Quote the records exactly, starting at the first line and stopping after the line with "camera: 35 degrees right, 10 degrees up"; skip the pictures.
Given records START
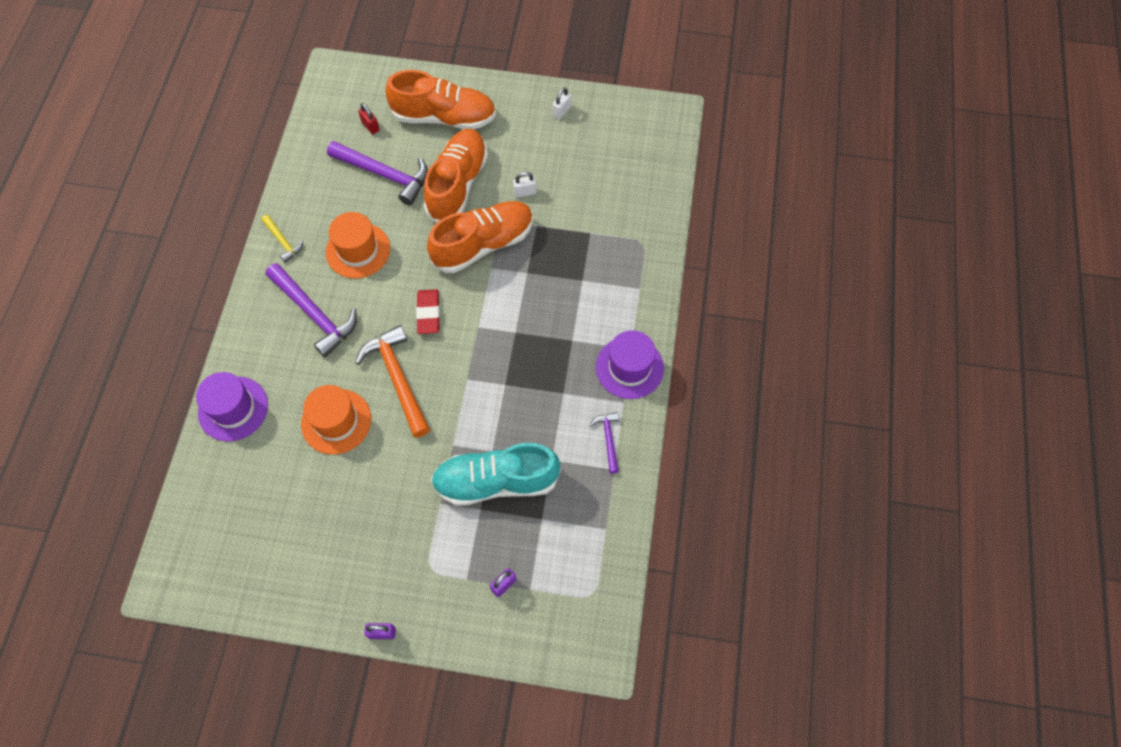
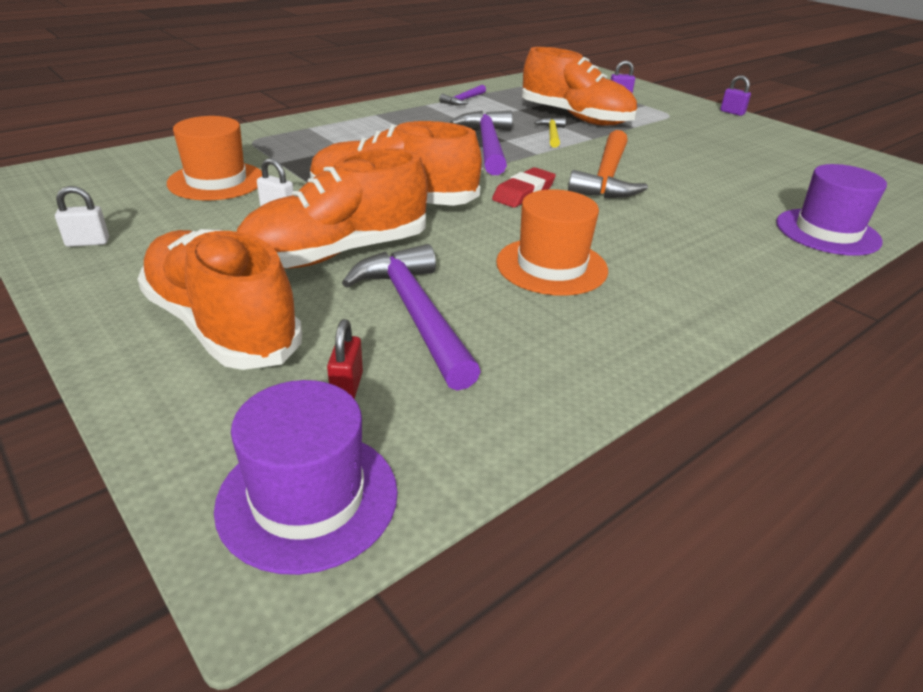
camera: 140 degrees left, 30 degrees down
(283, 241) = (661, 327): yellow hammer -> yellow hammer (552, 134)
(314, 314) = (666, 247): purple hammer -> purple hammer (487, 145)
(336, 421) = (699, 183): orange hat -> orange hat (216, 181)
(496, 481) = (575, 118): turquoise shoe -> orange shoe
(629, 367) = (393, 110): purple hat -> purple hat (308, 498)

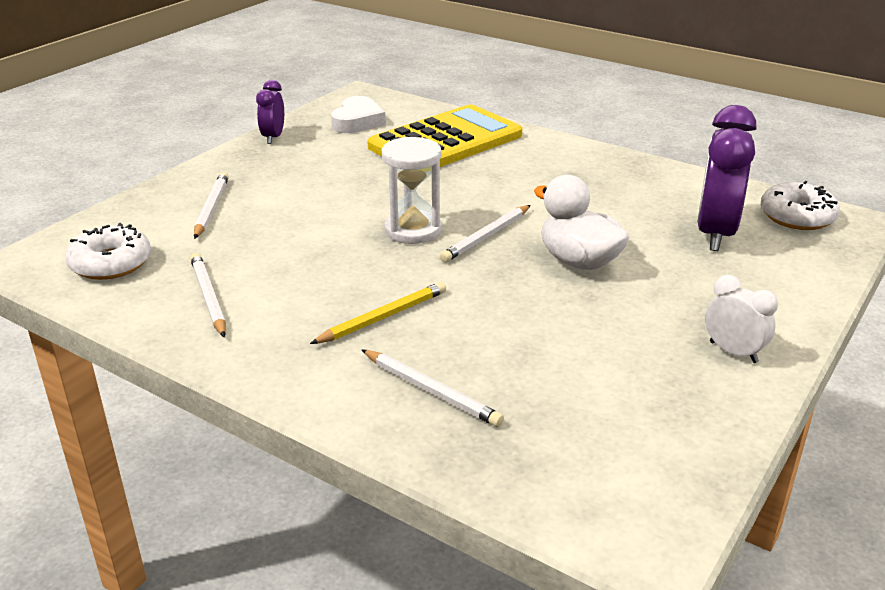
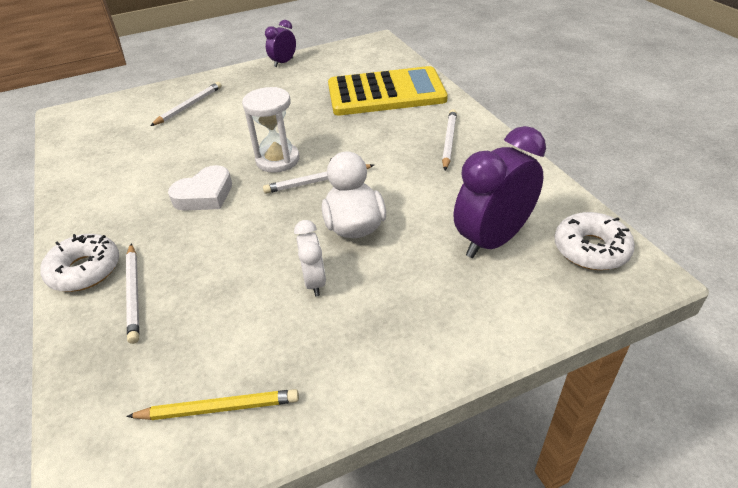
camera: 35 degrees right, 10 degrees up
(111, 263) = (97, 129): white donut -> white donut (85, 270)
(209, 297) = (112, 170): white pencil -> white pencil (449, 141)
(357, 121) = (348, 62): white heart -> white heart (205, 195)
(383, 317) = (178, 223): yellow pencil -> yellow pencil (219, 408)
(733, 352) = (367, 361): white clock -> white clock (314, 281)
Given records END
### Task solution:
camera: 140 degrees left, 30 degrees down
(283, 241) = (661, 327): yellow hammer -> yellow hammer (552, 134)
(314, 314) = (666, 247): purple hammer -> purple hammer (487, 145)
(336, 421) = (699, 183): orange hat -> orange hat (216, 181)
(496, 481) = (575, 118): turquoise shoe -> orange shoe
(629, 367) = (393, 110): purple hat -> purple hat (308, 498)

camera: 35 degrees right, 10 degrees up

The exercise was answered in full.